▽

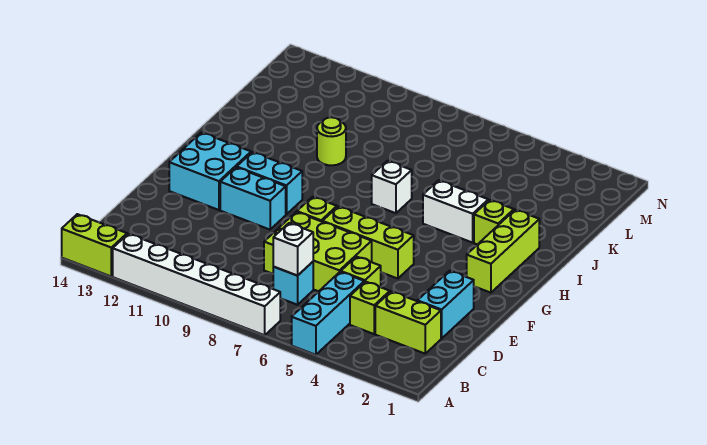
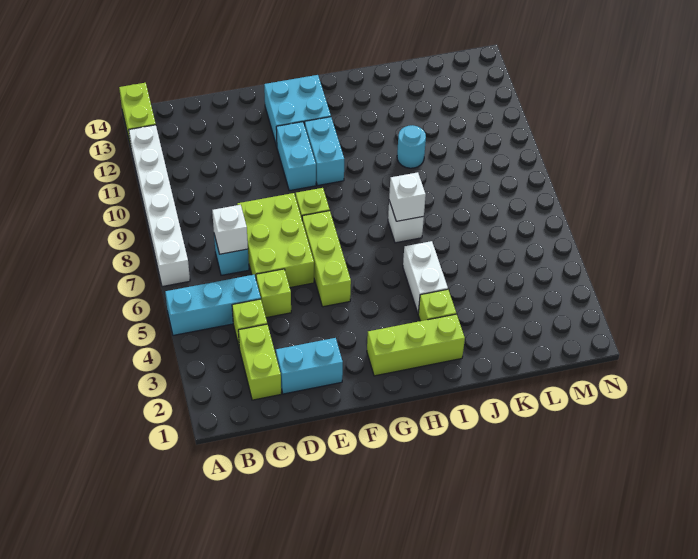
none -> white 1x1 brick [389,172,426,221]
lime 1x1 round brick [317,117,346,165] -> cyan 1x1 round brick [397,125,426,168]

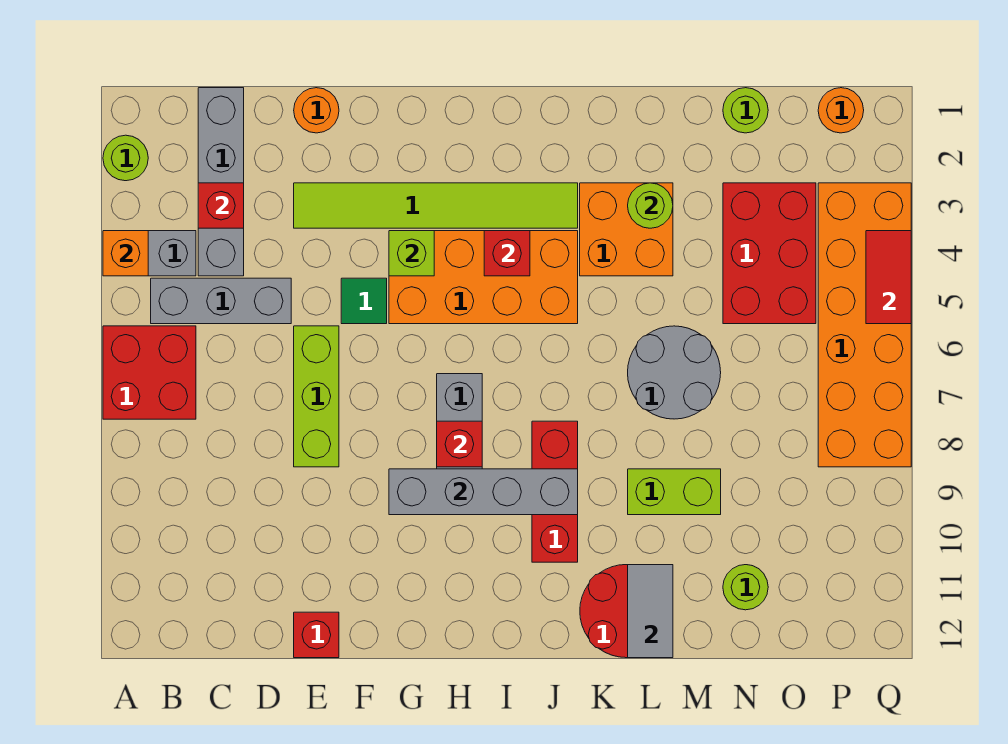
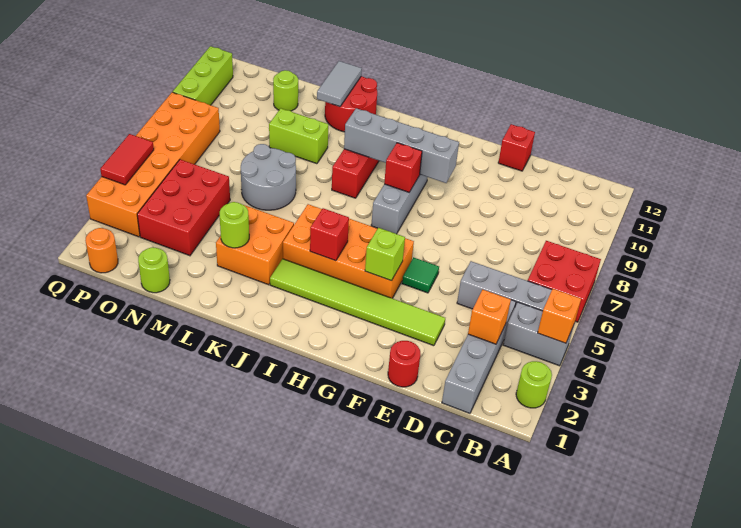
red 1x1 brick [198,183,244,228] -> orange 1x1 brick [468,290,511,344]
orange 1x1 round brick [294,88,339,133] -> red 1x1 round brick [388,341,421,387]
lime 1x3 brick [294,326,339,467] -> lime 1x3 brick moved to [173,46,233,105]

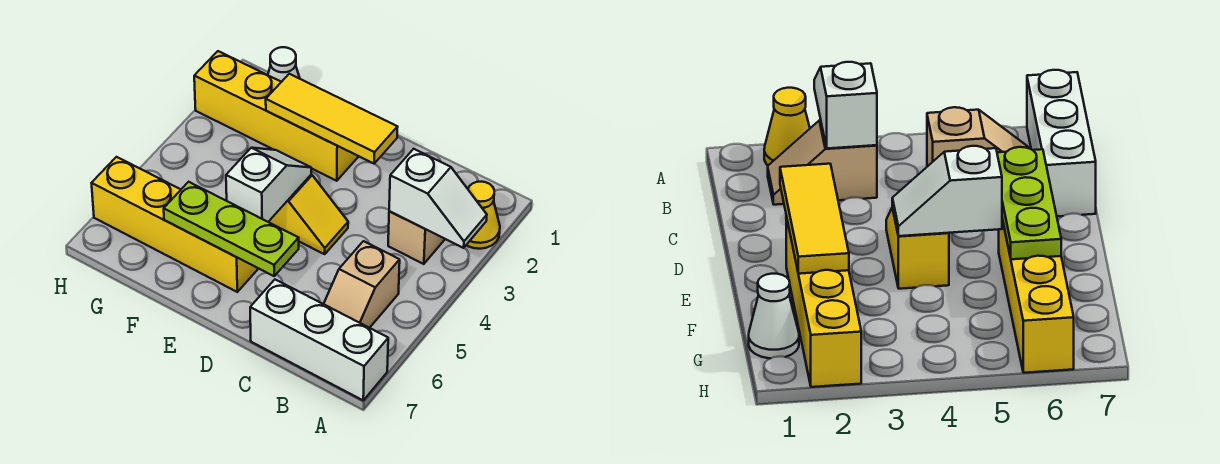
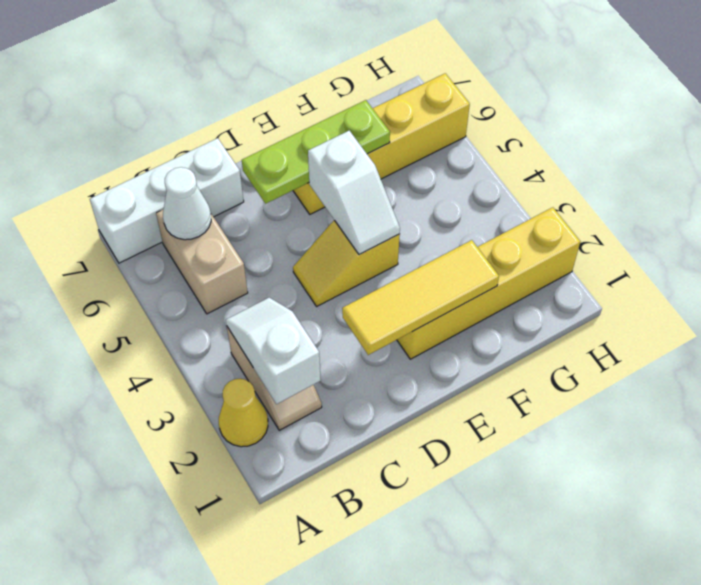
white 1x2 slope [389,149,487,248] -> white 1x2 slope turned to [226,298,321,404]
tan 1x2 slope [324,241,400,328] -> tan 1x2 brick [156,209,248,314]
white 1x1 cone [268,47,300,82] -> white 1x1 cone moved to [163,167,211,240]

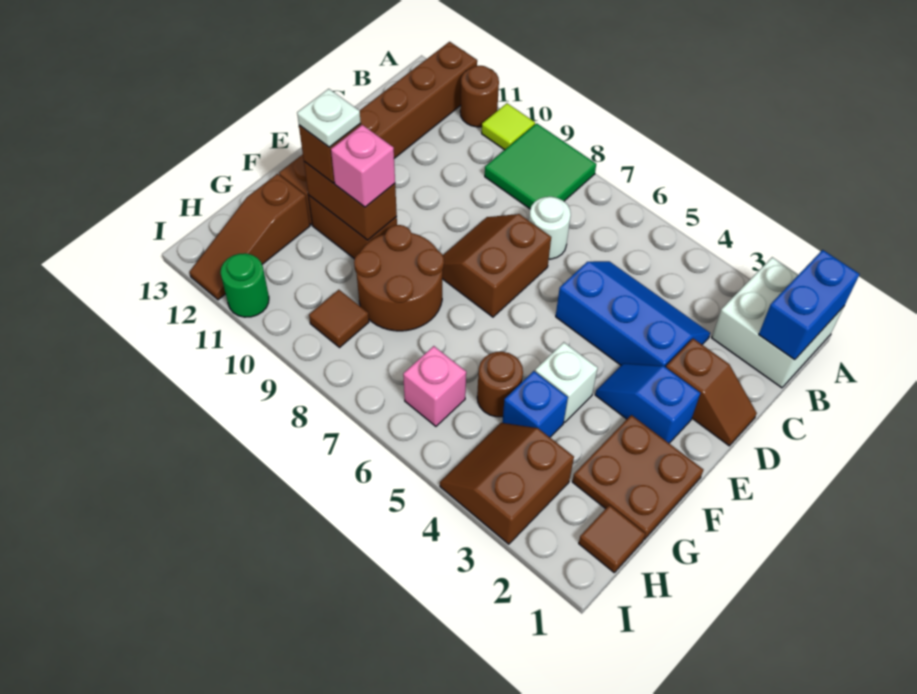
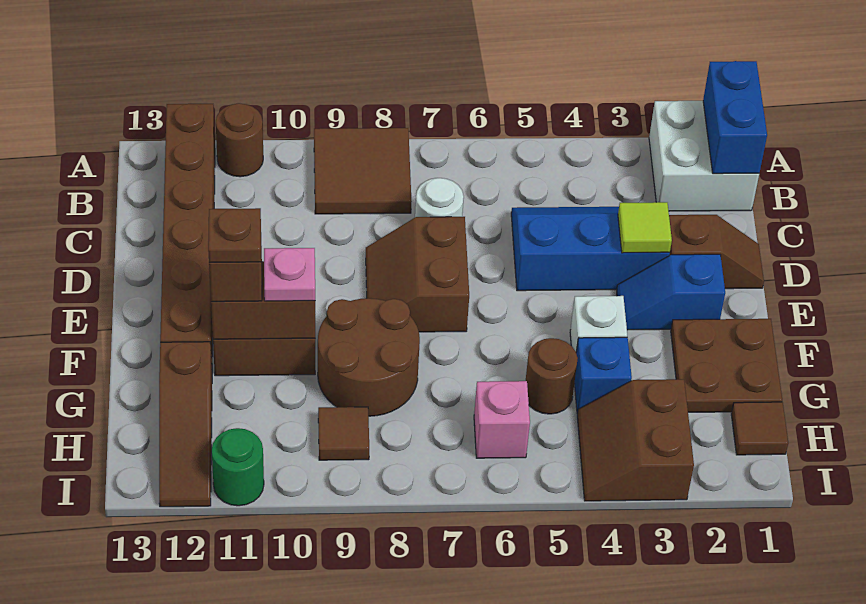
green 2x2 tile [485,123,596,209] -> brown 2x2 tile [314,128,412,214]
lime 1x1 tile [482,103,535,150] -> lime 1x1 tile moved to [618,202,672,253]
pink 1x1 brick [331,125,395,207] -> pink 1x1 plate [264,248,315,301]
white 1x1 plate [297,89,361,147] -> brown 1x1 plate [208,208,261,262]

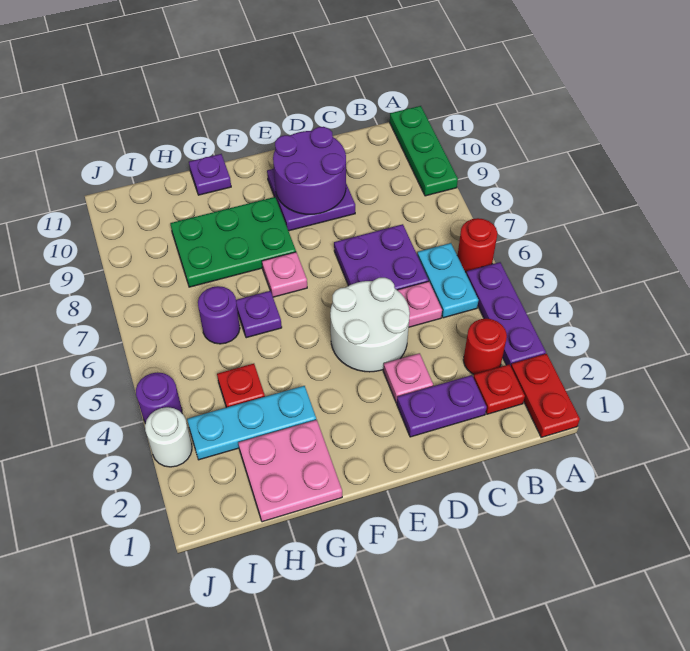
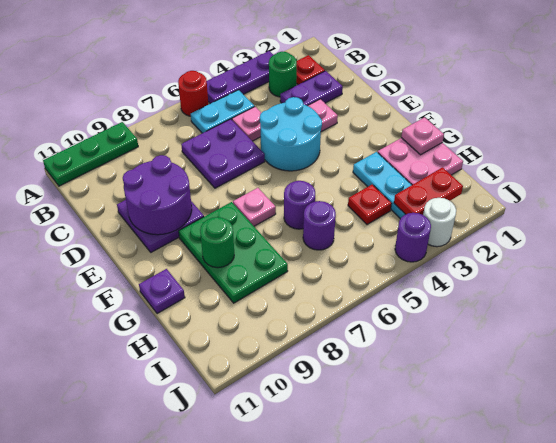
red 1x2 plate [511,354,580,437] -> red 1x2 plate moved to [394,167,463,215]
red 1x1 round brick [463,319,507,374] -> green 1x1 round brick [269,52,297,97]
purple 1x2 plate [397,375,487,437] -> purple 1x2 plate turned to [280,71,343,106]
white 2x2 round brick [330,278,410,372] -> cyan 2x2 round brick [260,97,322,171]
none -> pink 1x1 plate [401,117,444,155]
purple 1x1 plate [236,291,282,338] -> purple 1x1 round brick [284,181,315,229]
none -> green 1x1 round brick [200,217,234,268]

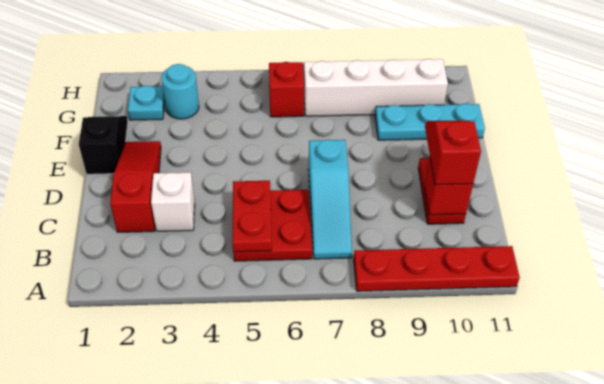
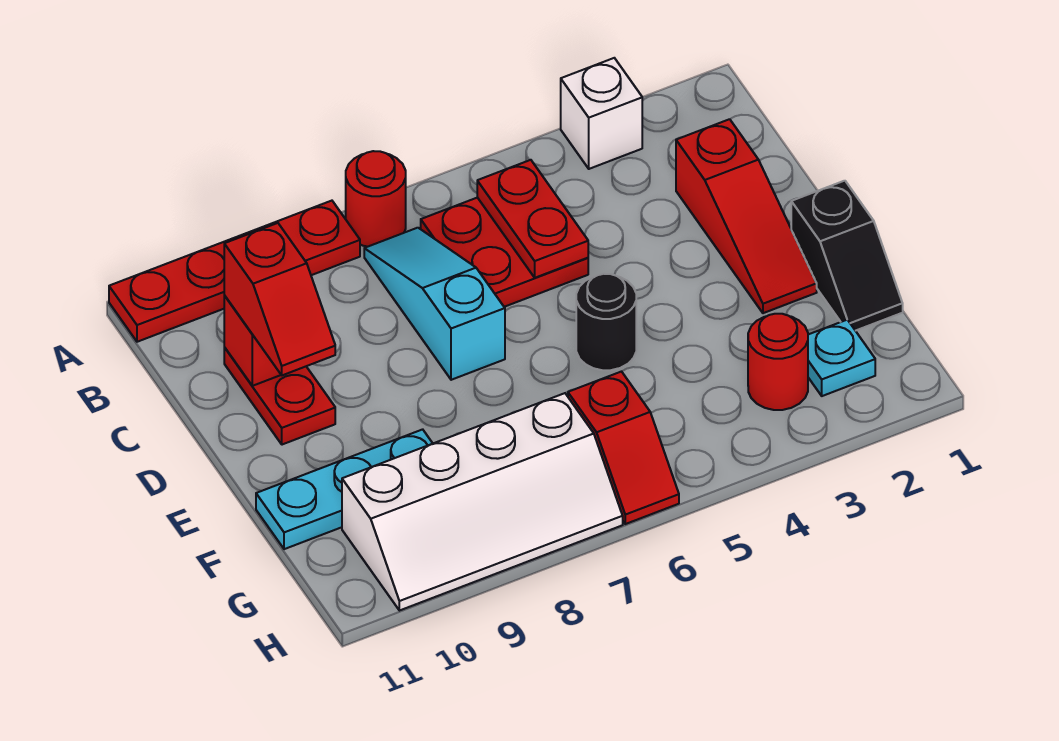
none -> red 1x1 round brick [346,151,406,247]
white 1x1 brick [151,172,195,231] -> white 1x1 brick moved to [561,58,642,169]
none -> black 1x1 round brick [576,274,636,370]
cyan 1x1 round brick [161,64,199,119] -> red 1x1 round brick [748,314,808,410]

△

### The problem
Each line above holding the word "moved" counts; reply with how many there are, only the number.

### Answer section
5